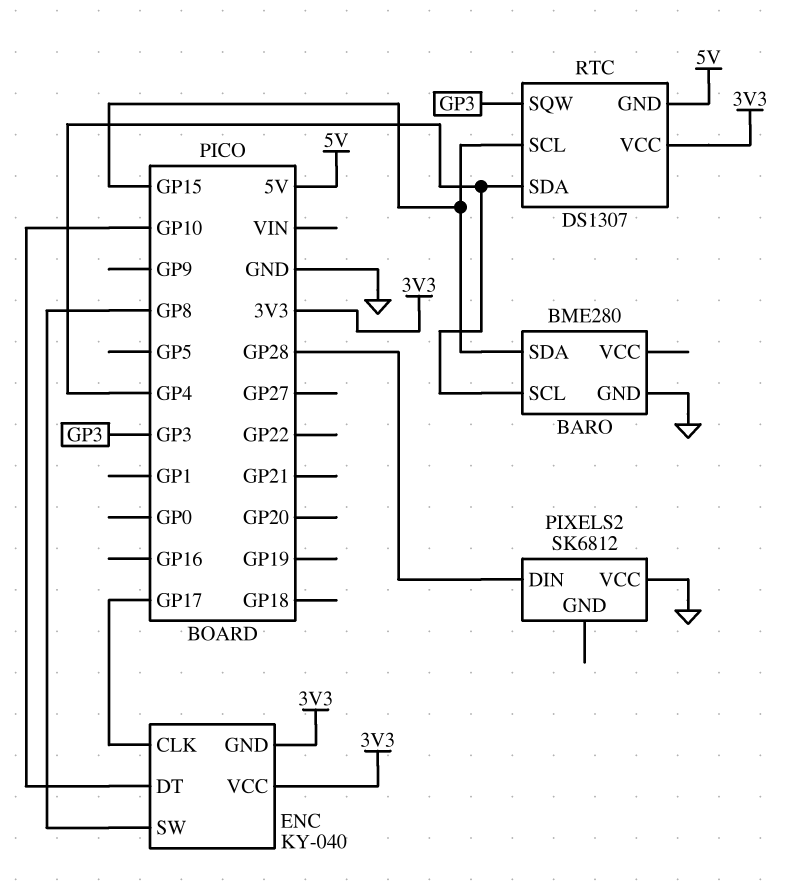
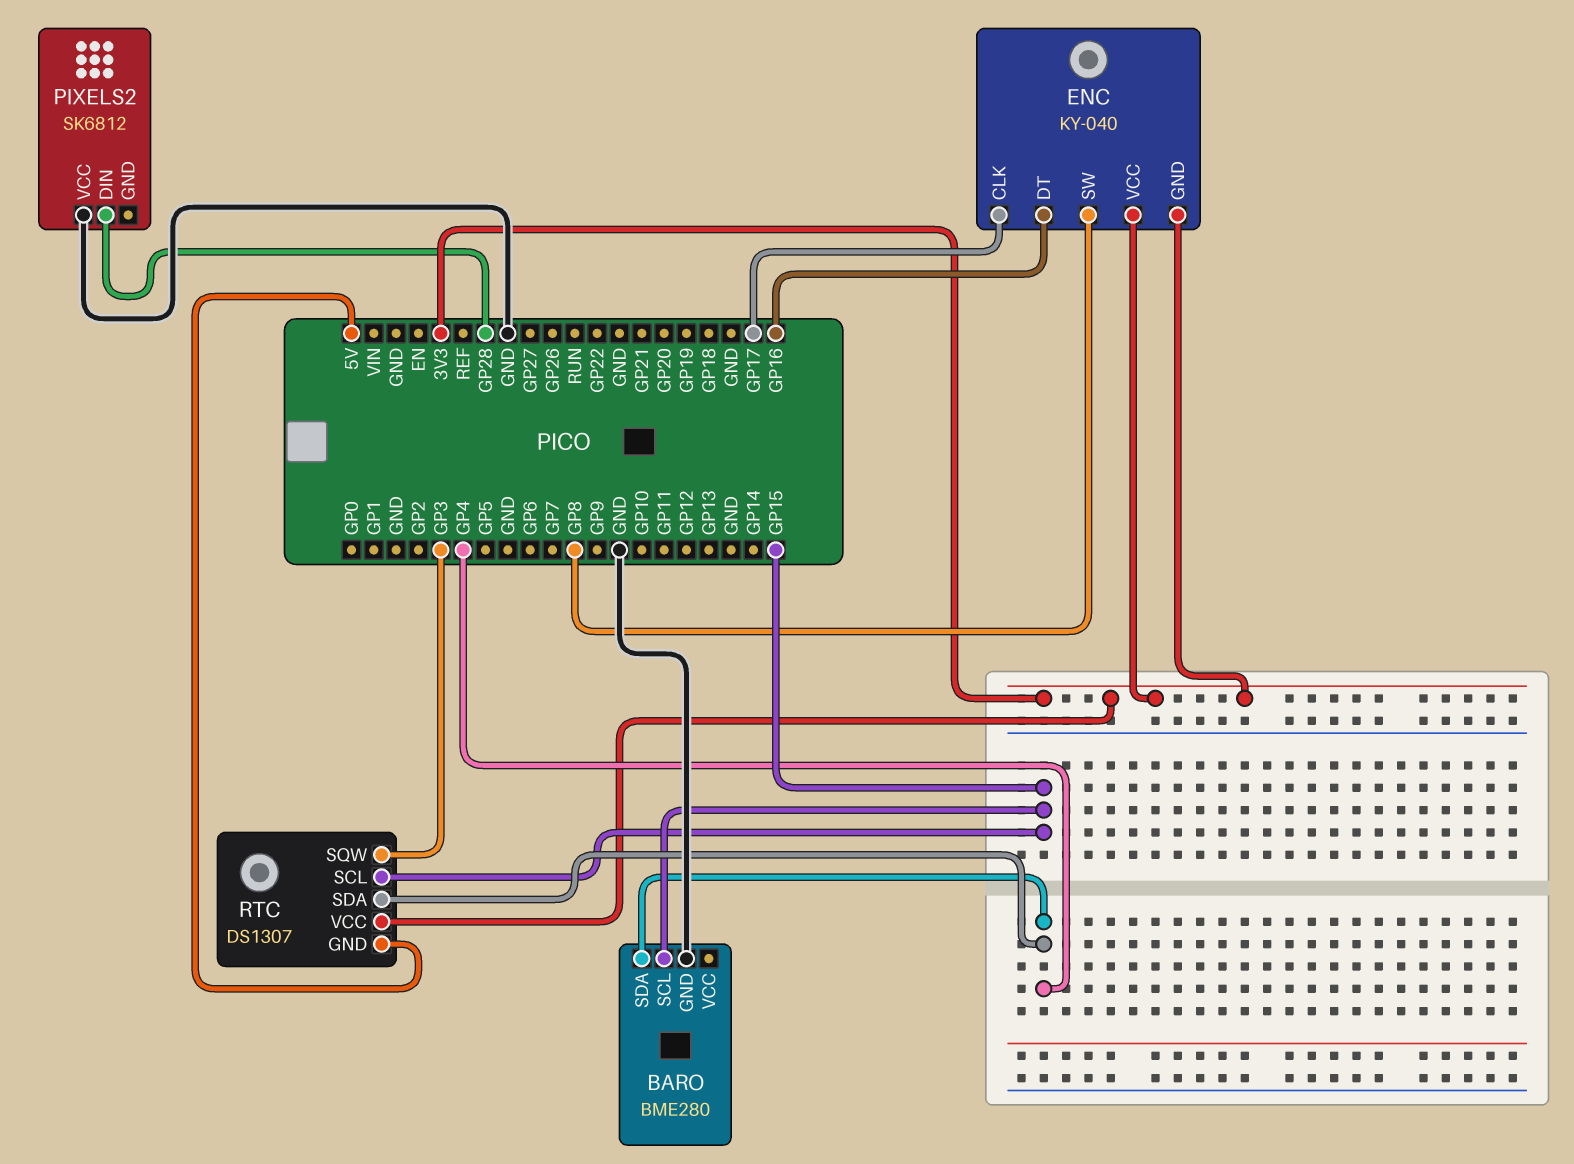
BARO pin SCL: GP4 -> GP15
BARO pin SDA: GP15 -> GP4
ENC pin DT: GP10 -> GP16

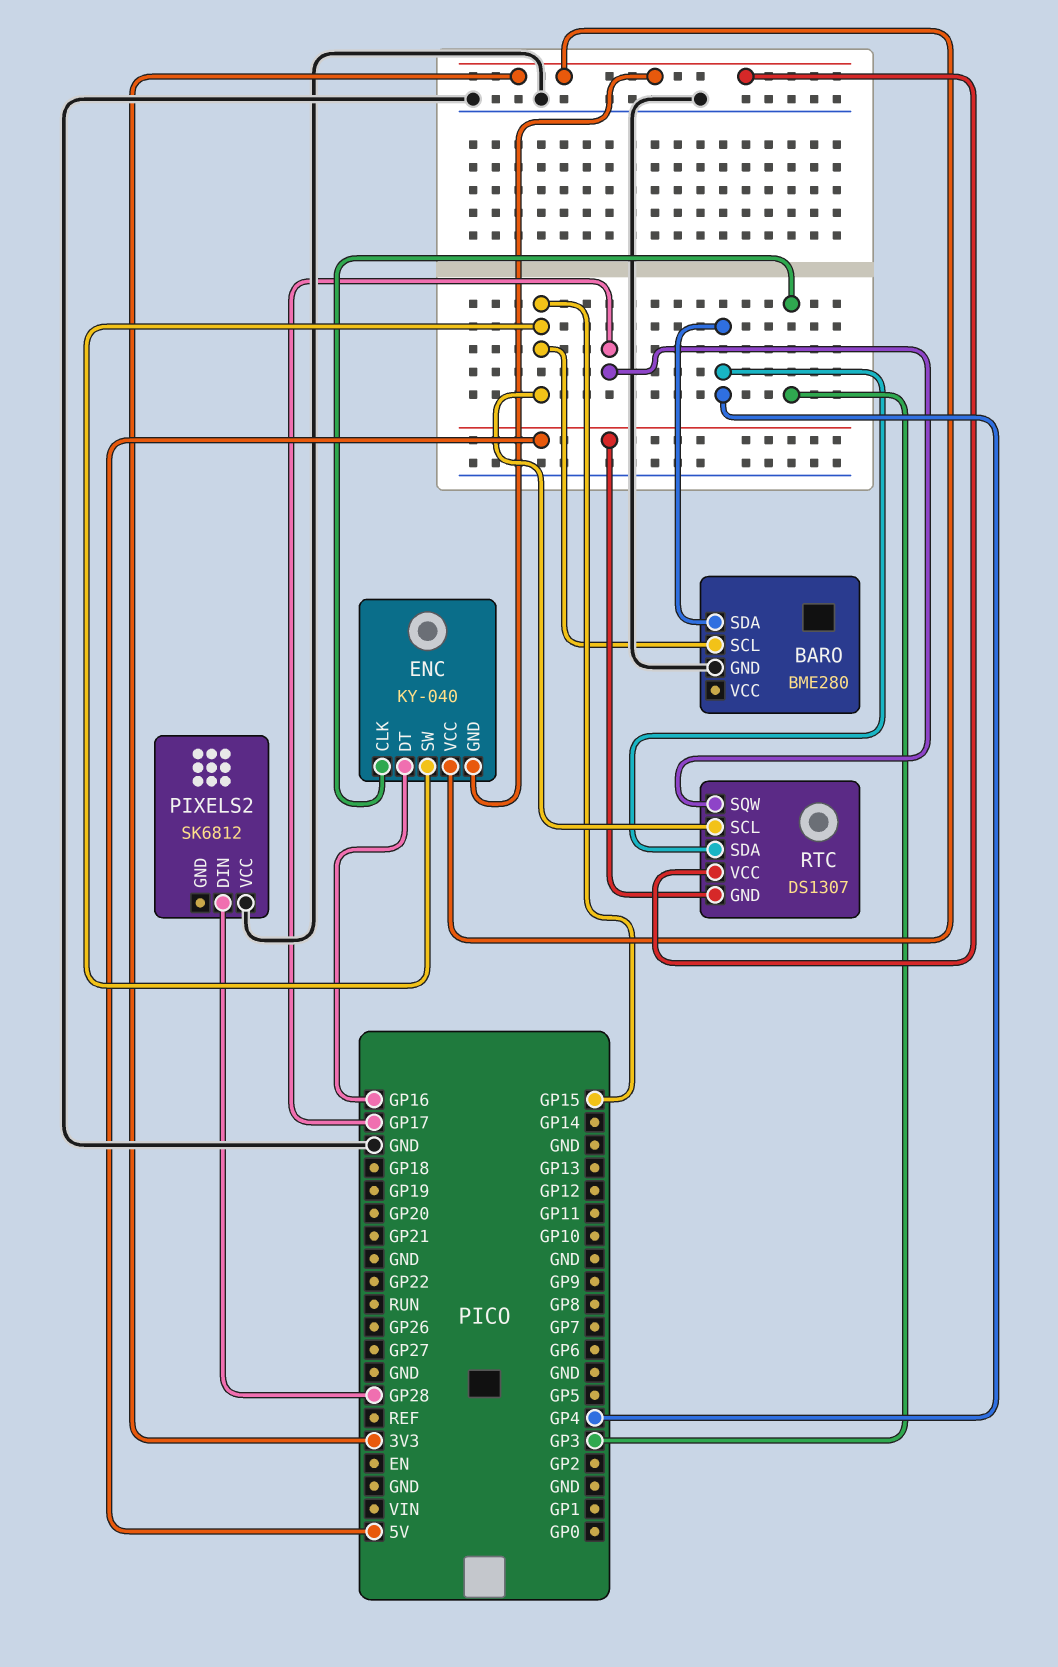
ENC pin CLK: GP17 -> GP3
ENC pin SW: GP8 -> GP15
RTC pin SQW: GP3 -> GP17

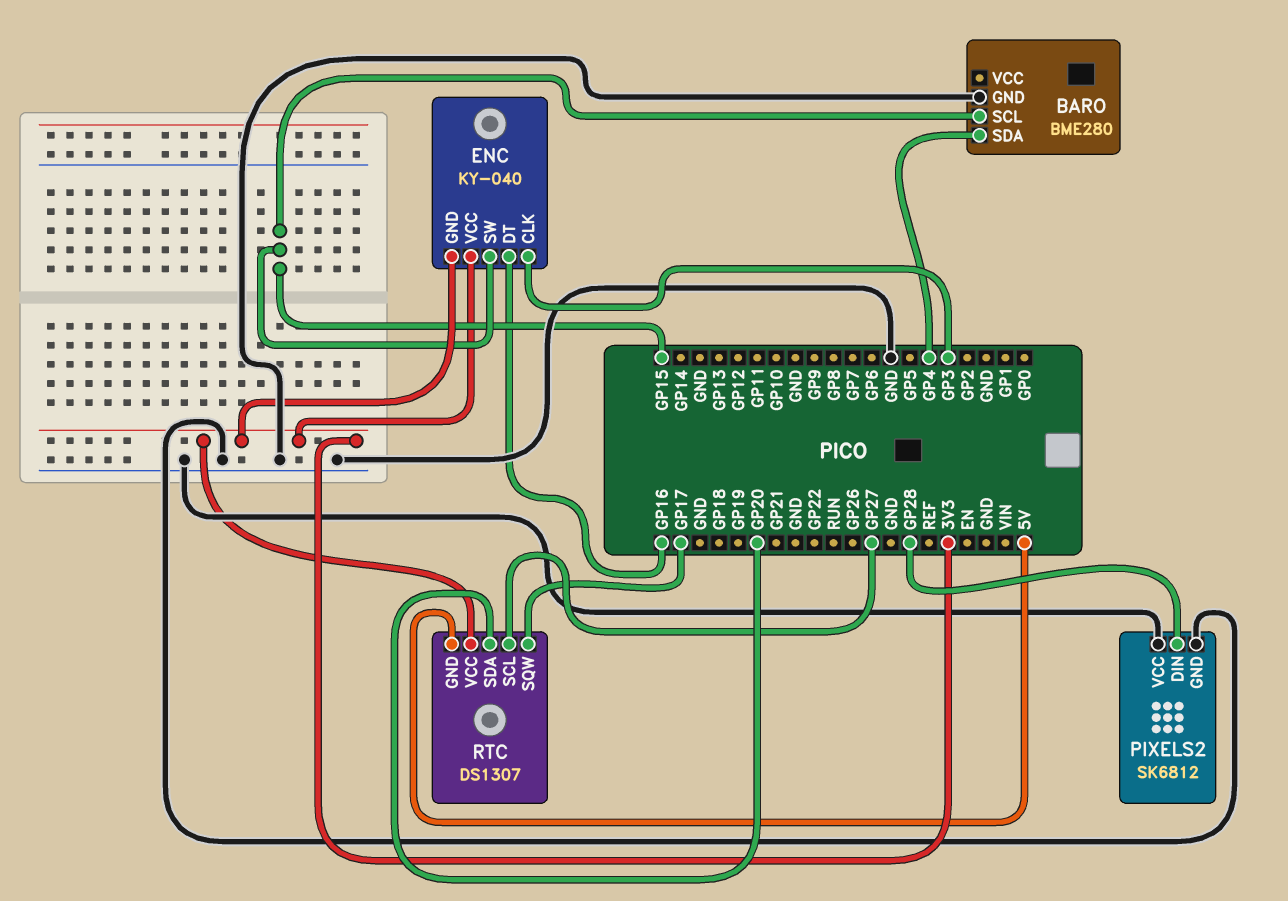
PIXELS2 pin GND: none -> GND
RTC pin SCL: GP15 -> GP27
RTC pin SDA: GP4 -> GP20

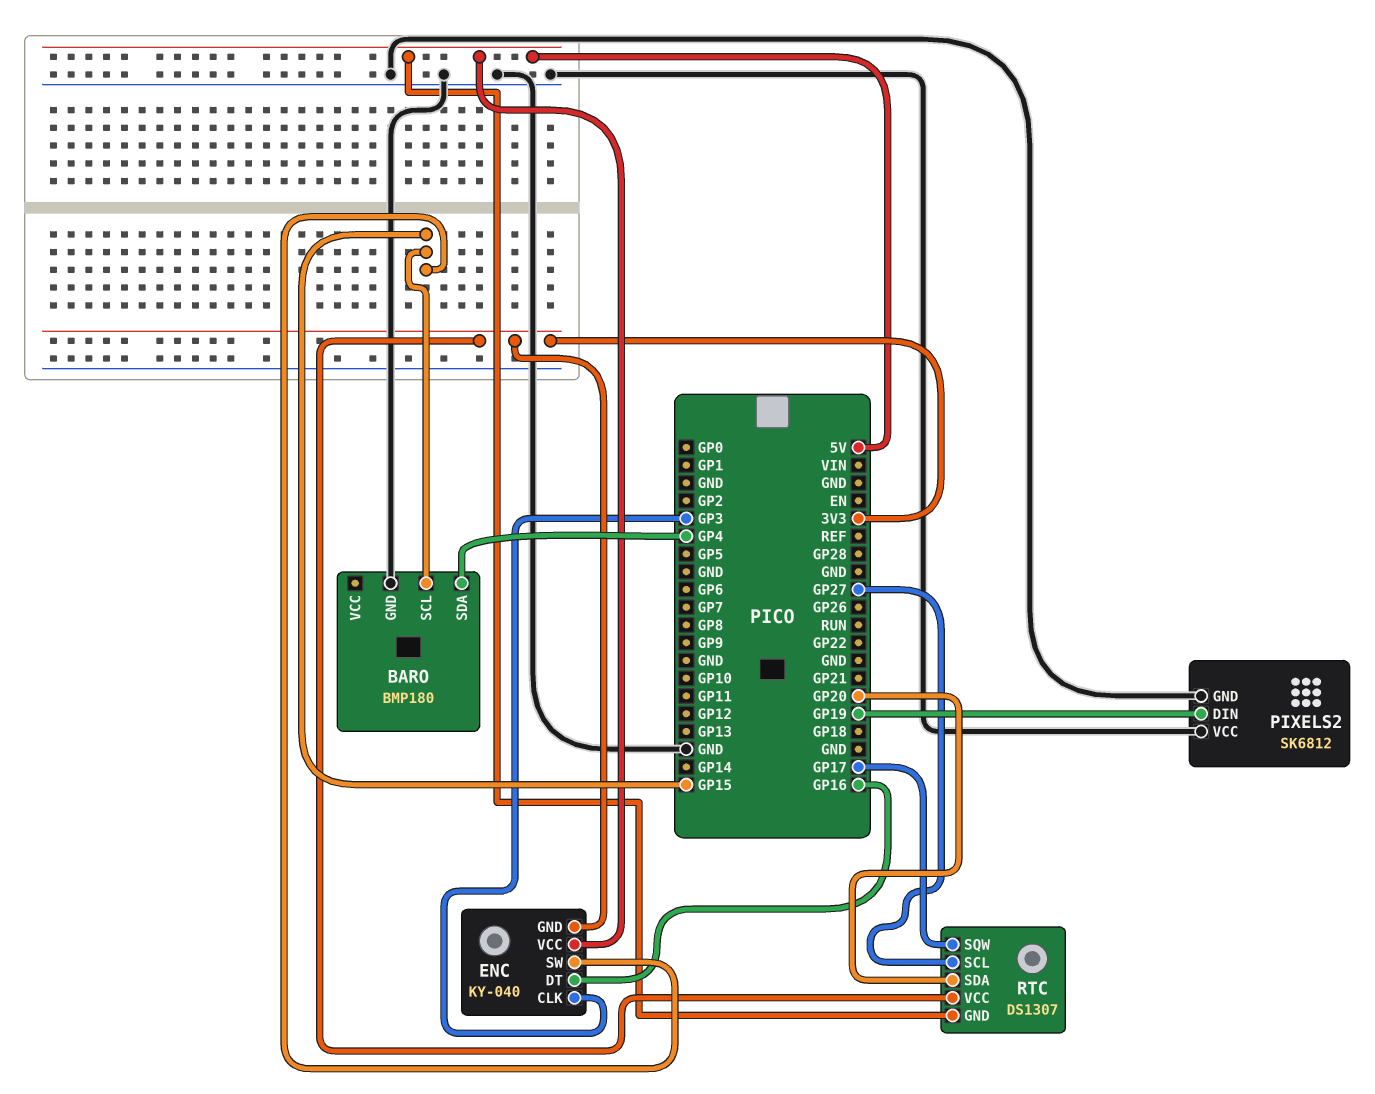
BARO: BME280 -> BMP180
ENC pin VCC: 3V3 -> 5V
PIXELS2 pin DIN: GP28 -> GP19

-------

• **Directions**
Pictures aside, repeat every entry exactly as written.

• **Written reply**
BARO pin SCL: GP4 -> GP15
BARO pin SDA: GP15 -> GP4
ENC pin DT: GP10 -> GP16

ENC pin CLK: GP17 -> GP3
ENC pin SW: GP8 -> GP15
RTC pin SQW: GP3 -> GP17

PIXELS2 pin GND: none -> GND
RTC pin SCL: GP15 -> GP27
RTC pin SDA: GP4 -> GP20

BARO: BME280 -> BMP180
ENC pin VCC: 3V3 -> 5V
PIXELS2 pin DIN: GP28 -> GP19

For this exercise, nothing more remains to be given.